## Description of the task
From the listing below, pull out all lines with "brown" in them.

## Material for this exercise
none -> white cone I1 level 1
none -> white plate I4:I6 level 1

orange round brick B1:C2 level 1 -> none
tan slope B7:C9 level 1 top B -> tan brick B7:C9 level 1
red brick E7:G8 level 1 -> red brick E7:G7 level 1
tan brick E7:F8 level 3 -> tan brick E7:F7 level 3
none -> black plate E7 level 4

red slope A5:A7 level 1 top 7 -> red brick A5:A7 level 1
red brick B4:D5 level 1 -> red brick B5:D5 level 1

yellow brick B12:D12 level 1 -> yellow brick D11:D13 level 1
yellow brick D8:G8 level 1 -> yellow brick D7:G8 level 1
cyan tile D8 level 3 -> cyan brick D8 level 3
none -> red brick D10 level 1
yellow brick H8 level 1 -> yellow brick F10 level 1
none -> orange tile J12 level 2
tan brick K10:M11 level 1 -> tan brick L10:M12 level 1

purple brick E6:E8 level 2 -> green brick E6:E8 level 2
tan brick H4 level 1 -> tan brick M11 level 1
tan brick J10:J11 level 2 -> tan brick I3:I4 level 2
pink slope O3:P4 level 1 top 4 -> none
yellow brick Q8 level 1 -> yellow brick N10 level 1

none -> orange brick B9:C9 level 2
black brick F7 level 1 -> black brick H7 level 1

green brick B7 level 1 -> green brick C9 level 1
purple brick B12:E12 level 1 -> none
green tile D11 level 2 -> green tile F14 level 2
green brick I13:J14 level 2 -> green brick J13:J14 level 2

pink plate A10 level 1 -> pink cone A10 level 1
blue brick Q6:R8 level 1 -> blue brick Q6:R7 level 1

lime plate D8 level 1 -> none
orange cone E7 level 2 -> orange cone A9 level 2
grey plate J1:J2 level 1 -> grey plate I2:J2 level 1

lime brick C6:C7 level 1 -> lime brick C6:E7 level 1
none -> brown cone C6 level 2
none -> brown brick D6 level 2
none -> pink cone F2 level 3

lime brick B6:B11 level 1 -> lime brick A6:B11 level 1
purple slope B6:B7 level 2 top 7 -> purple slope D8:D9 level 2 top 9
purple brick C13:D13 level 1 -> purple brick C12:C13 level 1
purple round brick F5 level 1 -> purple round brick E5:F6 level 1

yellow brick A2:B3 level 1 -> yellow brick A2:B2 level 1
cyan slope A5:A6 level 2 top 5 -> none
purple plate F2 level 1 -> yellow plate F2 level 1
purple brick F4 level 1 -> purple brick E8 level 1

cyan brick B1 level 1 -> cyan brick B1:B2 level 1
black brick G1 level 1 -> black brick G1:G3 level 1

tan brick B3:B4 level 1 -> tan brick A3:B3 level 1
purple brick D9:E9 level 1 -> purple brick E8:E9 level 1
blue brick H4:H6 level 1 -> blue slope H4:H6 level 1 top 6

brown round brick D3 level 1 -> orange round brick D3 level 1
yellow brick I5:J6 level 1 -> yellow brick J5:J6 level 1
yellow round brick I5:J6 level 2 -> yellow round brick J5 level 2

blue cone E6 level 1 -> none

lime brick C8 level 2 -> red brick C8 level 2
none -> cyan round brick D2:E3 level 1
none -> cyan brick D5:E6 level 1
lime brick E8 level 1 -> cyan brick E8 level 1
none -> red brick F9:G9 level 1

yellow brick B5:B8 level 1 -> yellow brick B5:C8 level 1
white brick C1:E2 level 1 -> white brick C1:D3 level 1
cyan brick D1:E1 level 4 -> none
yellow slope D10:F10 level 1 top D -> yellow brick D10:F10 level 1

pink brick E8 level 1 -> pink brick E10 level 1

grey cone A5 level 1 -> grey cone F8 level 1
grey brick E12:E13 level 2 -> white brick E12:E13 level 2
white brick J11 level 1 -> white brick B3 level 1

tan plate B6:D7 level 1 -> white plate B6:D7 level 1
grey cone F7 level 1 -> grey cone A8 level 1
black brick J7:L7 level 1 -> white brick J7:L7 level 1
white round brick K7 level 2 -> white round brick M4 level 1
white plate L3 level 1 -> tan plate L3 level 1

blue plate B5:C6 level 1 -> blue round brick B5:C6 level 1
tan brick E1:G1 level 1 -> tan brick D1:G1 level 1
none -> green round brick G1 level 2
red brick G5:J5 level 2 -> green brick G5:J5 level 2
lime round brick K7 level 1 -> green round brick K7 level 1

## Result of this task
none -> brown cone C6 level 2
none -> brown brick D6 level 2
brown round brick D3 level 1 -> orange round brick D3 level 1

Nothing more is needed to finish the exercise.